Provided data below:

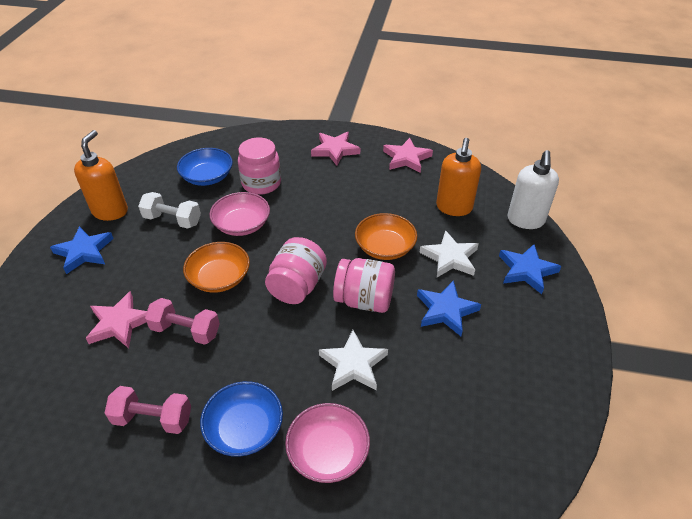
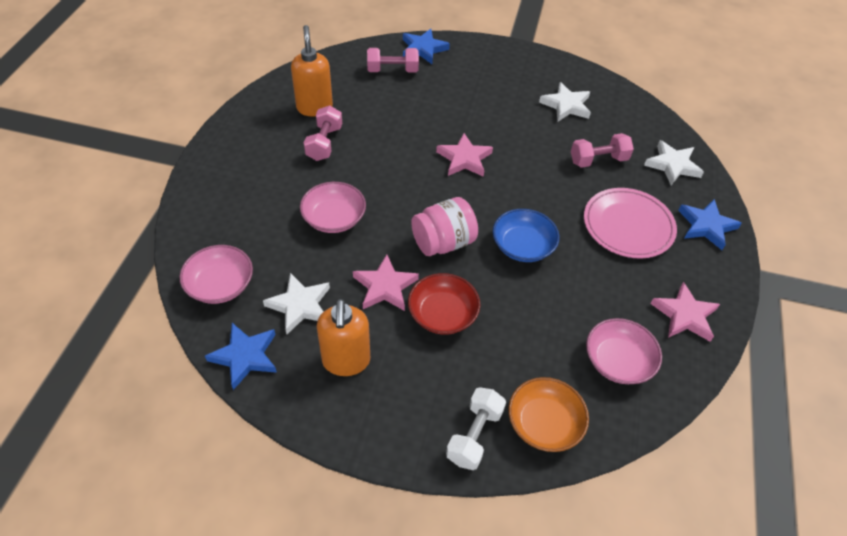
blue bowl: 2 -> 1
orange bowl: 2 -> 1
pink bowl: 2 -> 3
pink dumbbell: 2 -> 3
pink jar: 3 -> 1
pink plate: 0 -> 1
red bowl: 0 -> 1
white soap dispenser: 1 -> 0
white star: 2 -> 3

End of Provided data.

● **Exercise directions**:
Search the entries above for the word "pink", and copy every line where it occurs.

● **Problem solution**:
pink bowl: 2 -> 3
pink dumbbell: 2 -> 3
pink jar: 3 -> 1
pink plate: 0 -> 1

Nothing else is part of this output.